• Task
Within the records that follow, count the lines containing the string "orange". Reply only with the count.

• Data extract
• • • • •
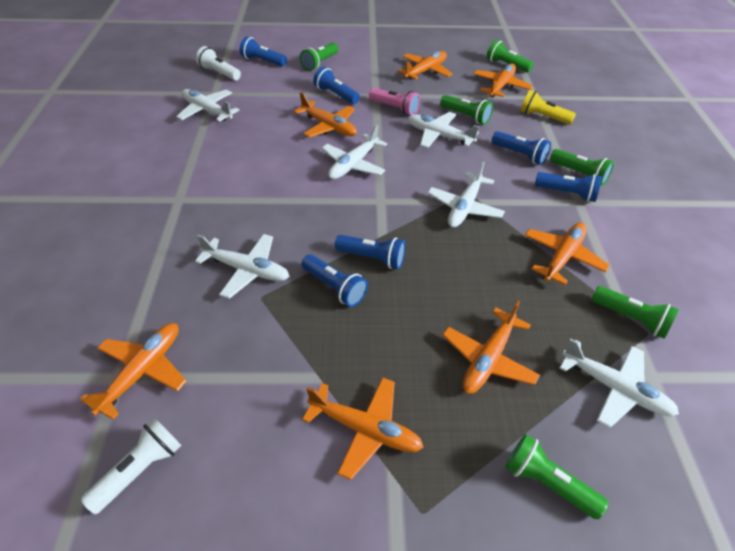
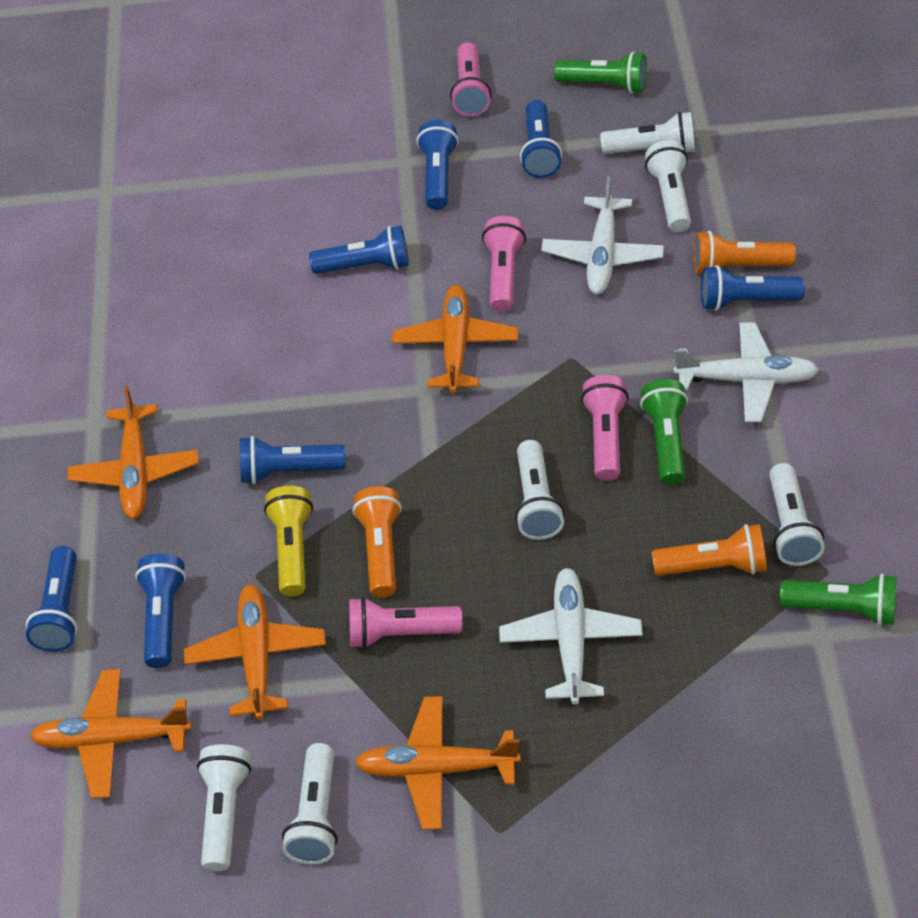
blue flashlight: 6 -> 7
green flashlight: 6 -> 3
orange flashlight: 0 -> 3
orange plane: 7 -> 5
pink flashlight: 1 -> 4
white flashlight: 2 -> 6
white plane: 6 -> 3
• • • • •
• Task result
2